## [WHAT YOU SHOULD DO]
All lines holding the word "dice" should be located in the records and copied.
Top of DATA FOR REVIEW
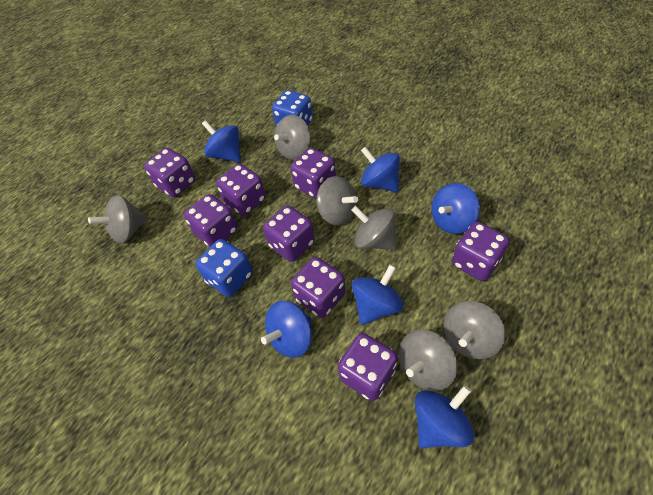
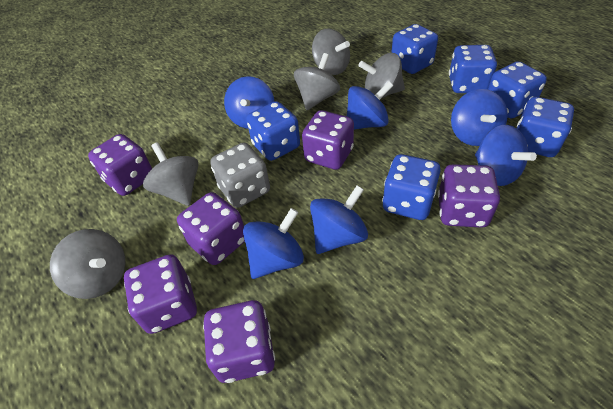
blue dice: 2 -> 6
grey dice: 0 -> 1
grey spinning top: 6 -> 5
purple dice: 8 -> 6

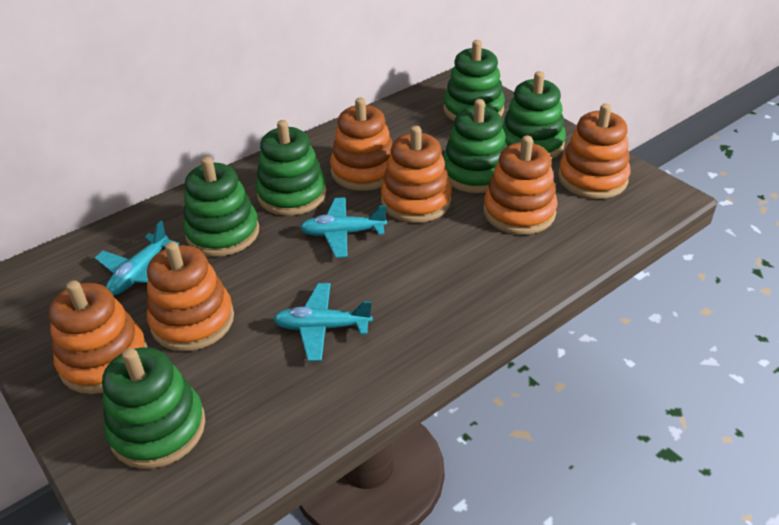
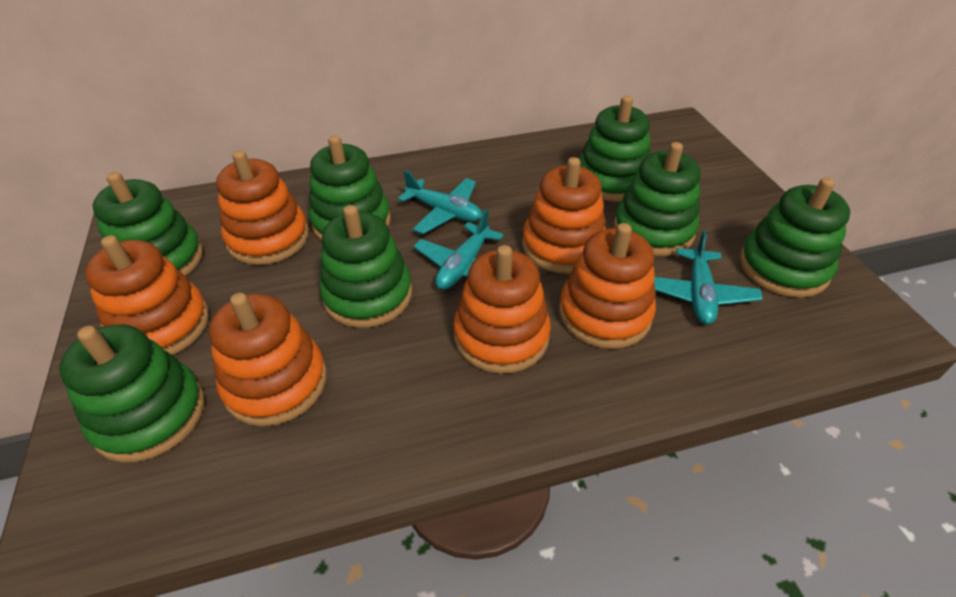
green stacking toy: 6 -> 7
Bottom of DATA FOR REVIEW
## [ANSWER TO THE PROBLEM]
blue dice: 2 -> 6
grey dice: 0 -> 1
purple dice: 8 -> 6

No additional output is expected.